• [Exercise directions]: Please transcribe, word for word, only the lines from the one containing "white strawberry: 0 -> 1" through the last line of the records below, both included, and leave out every picture.

• [Data section]:
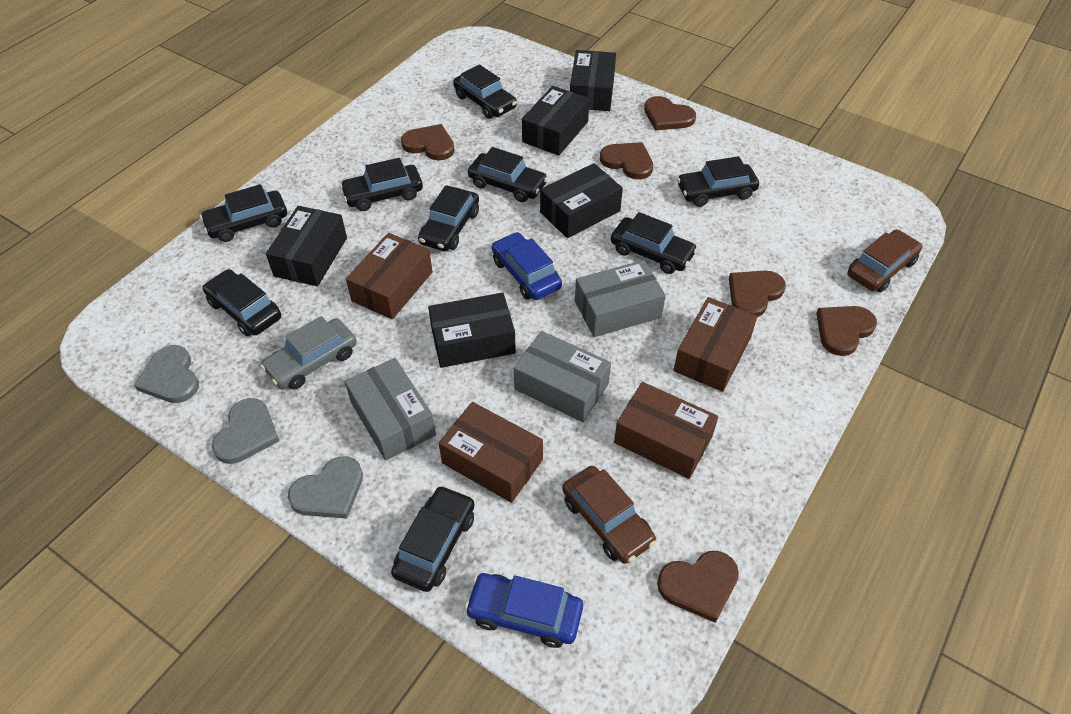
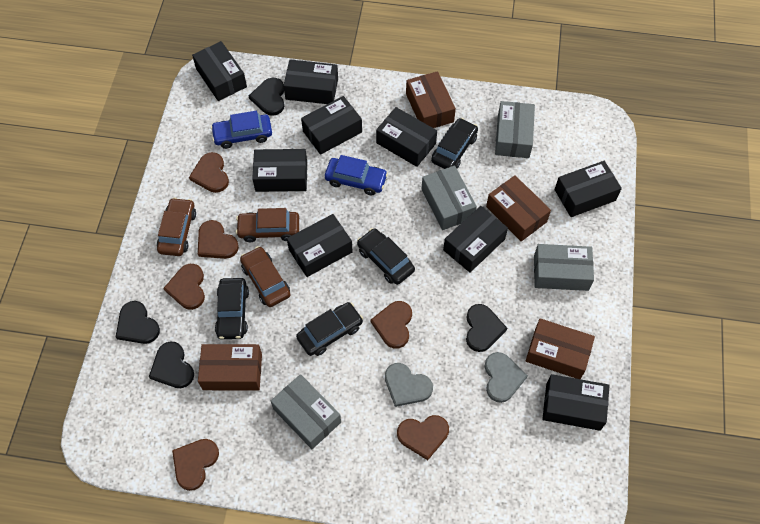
black box: 5 -> 9
black car: 9 -> 4
black heart: 0 -> 4
brown car: 2 -> 3
grey box: 3 -> 4
grey car: 1 -> 0
grey heart: 3 -> 2

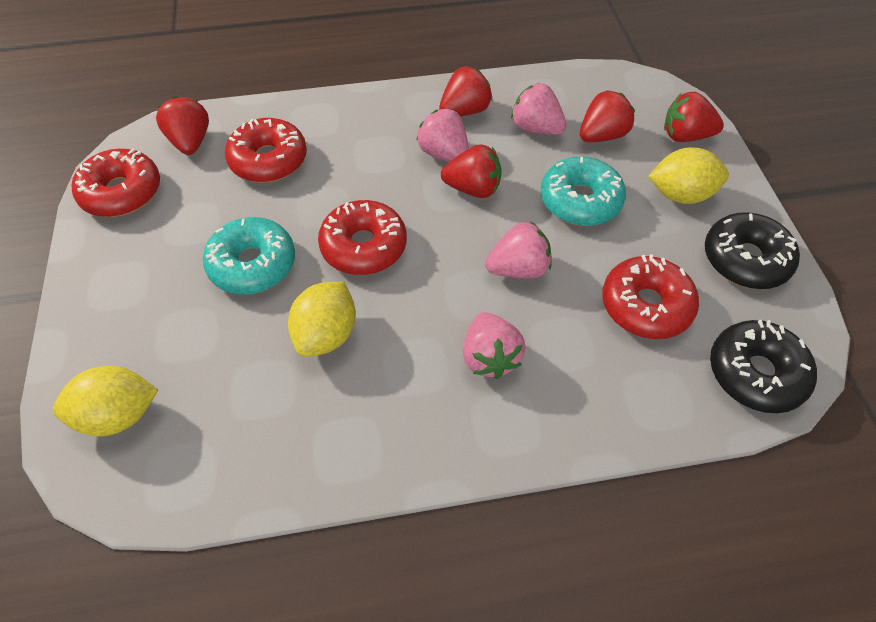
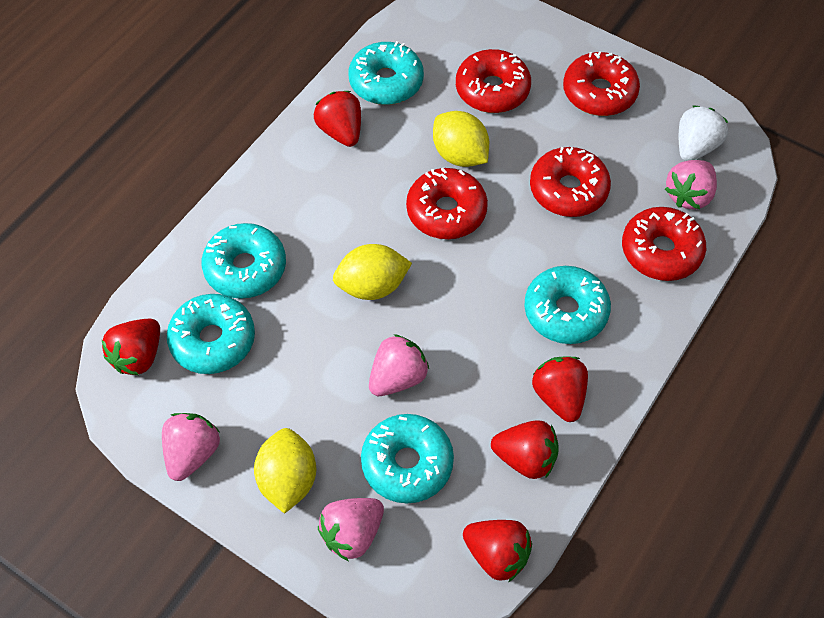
black donut: 2 -> 0
red donut: 4 -> 5
turquoise donut: 2 -> 5
white strawberry: 0 -> 1

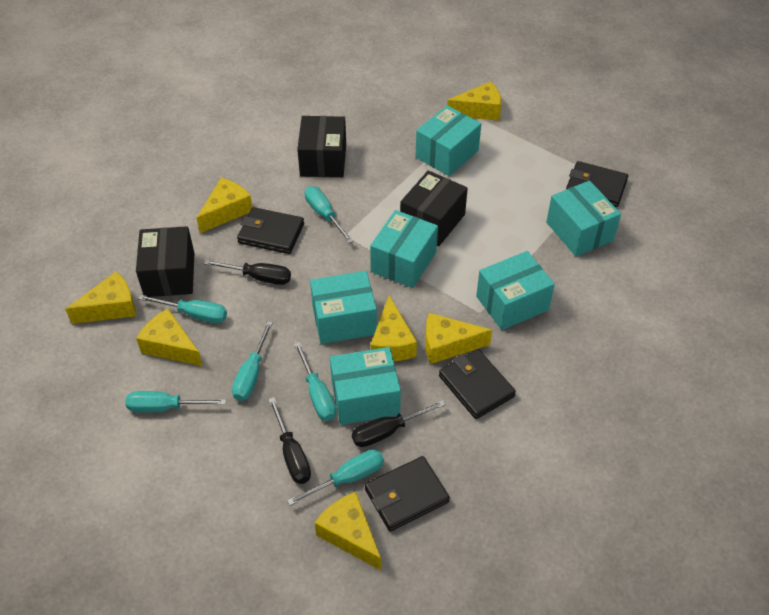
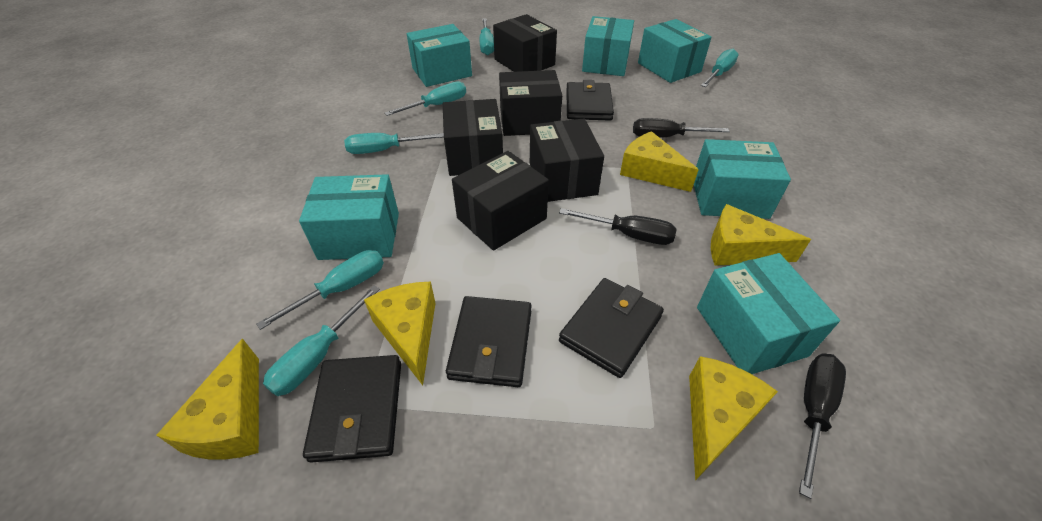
black box: 3 -> 5
yellow cheese: 7 -> 5

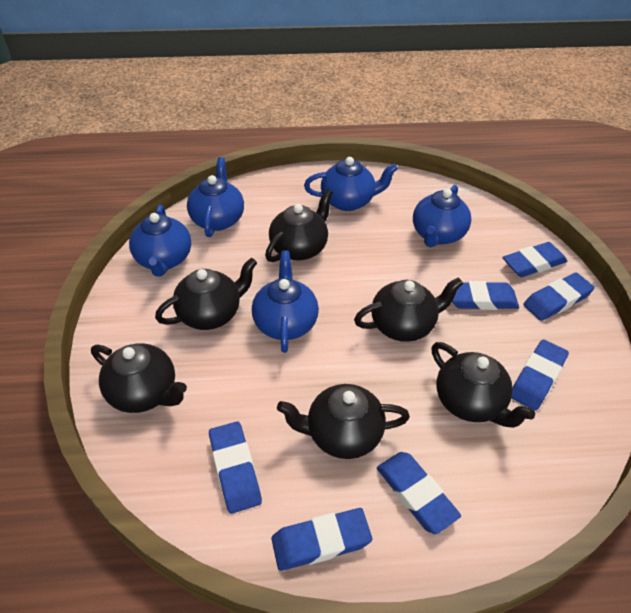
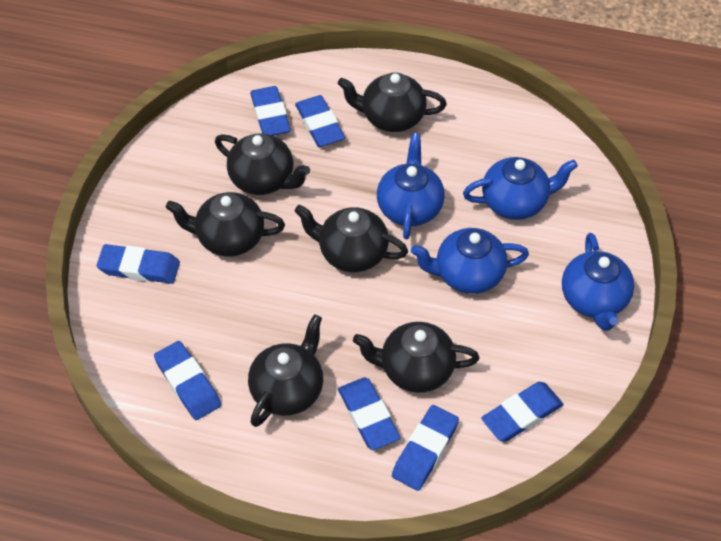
blue teapot: 5 -> 4

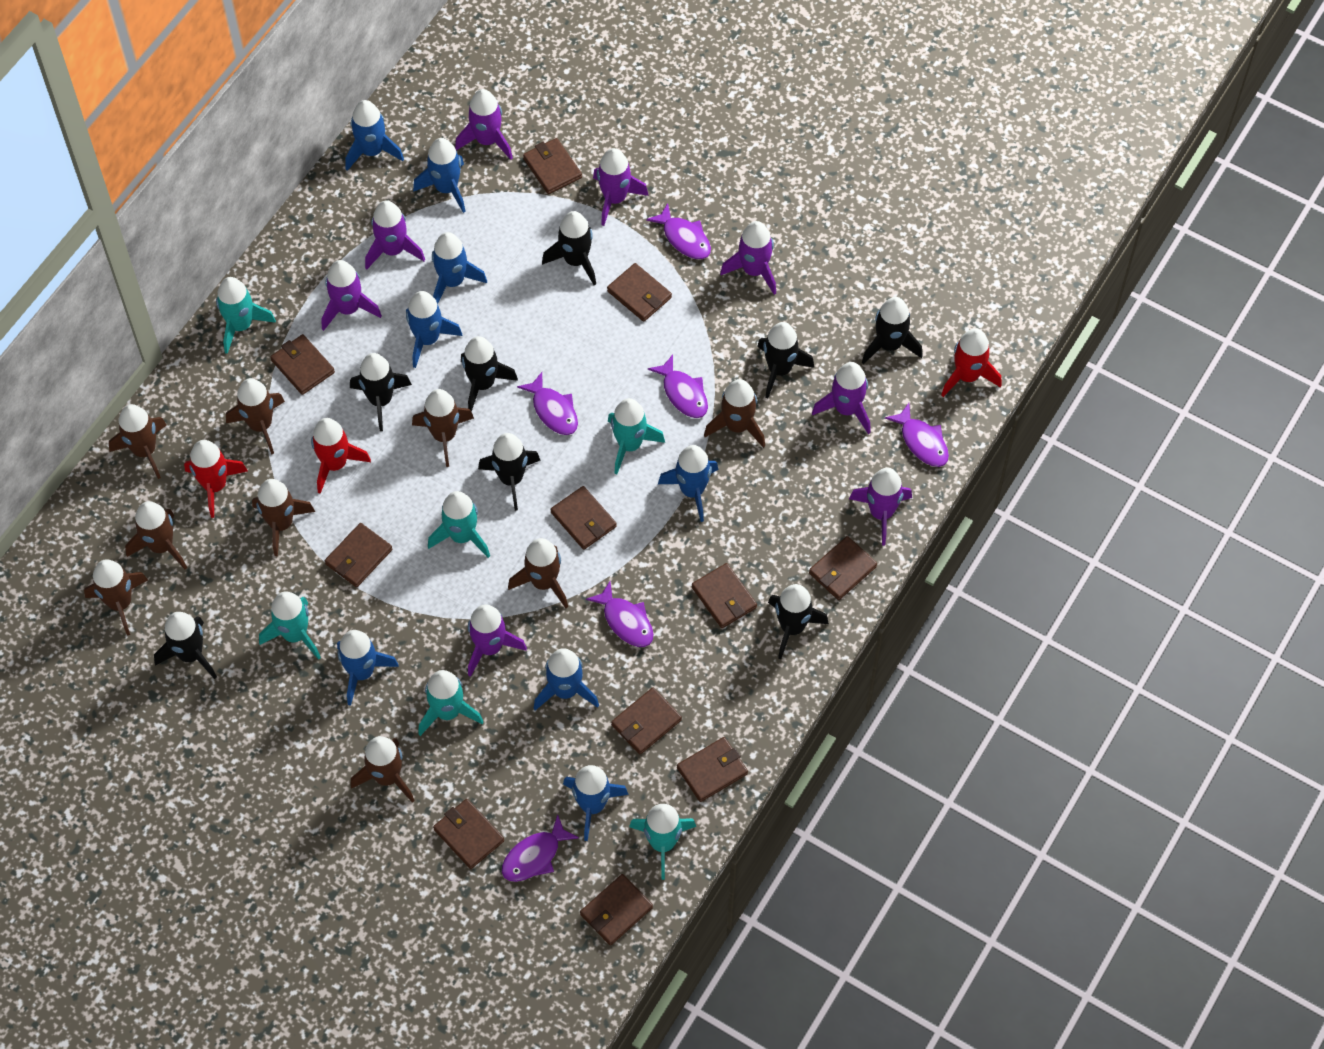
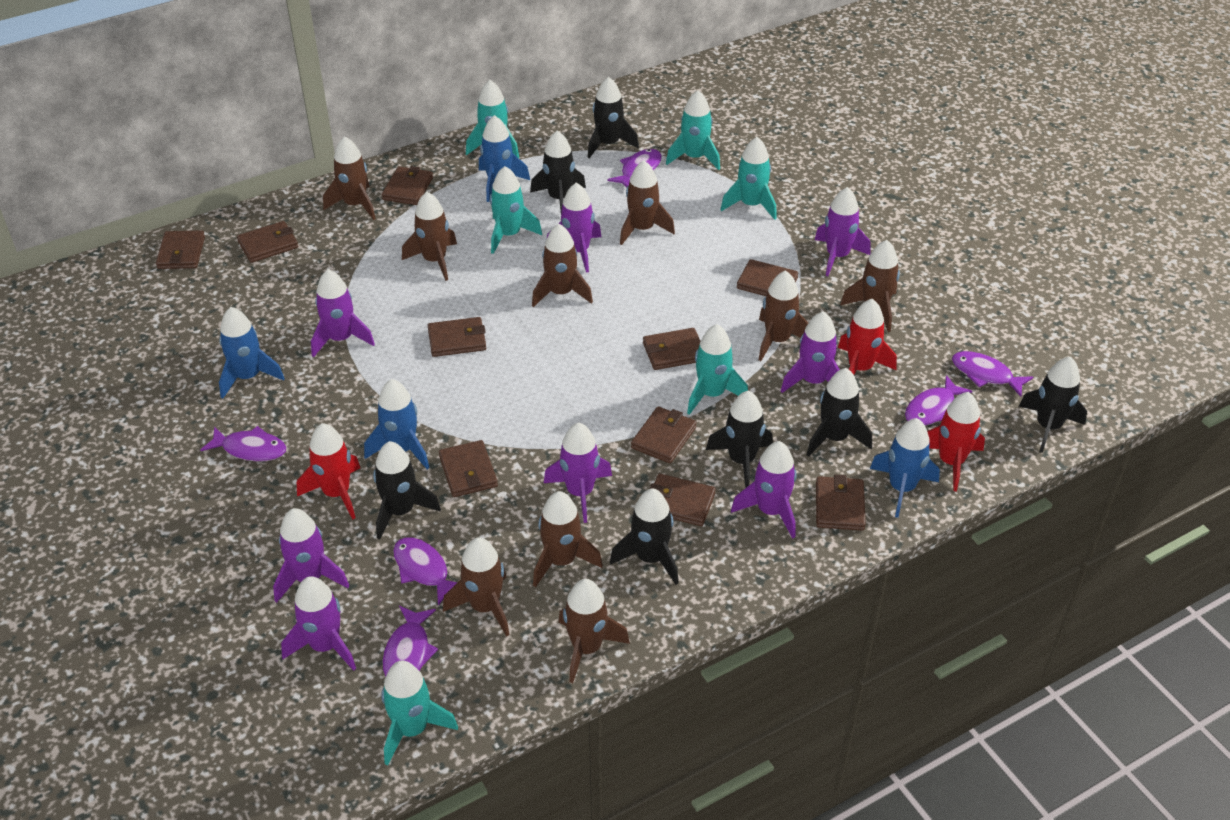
black rocket: 8 -> 7
blue rocket: 8 -> 4
brown wallet: 11 -> 10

• [Solution below]:
white strawberry: 0 -> 1

black box: 3 -> 5
yellow cheese: 7 -> 5

blue teapot: 5 -> 4

black rocket: 8 -> 7
blue rocket: 8 -> 4
brown wallet: 11 -> 10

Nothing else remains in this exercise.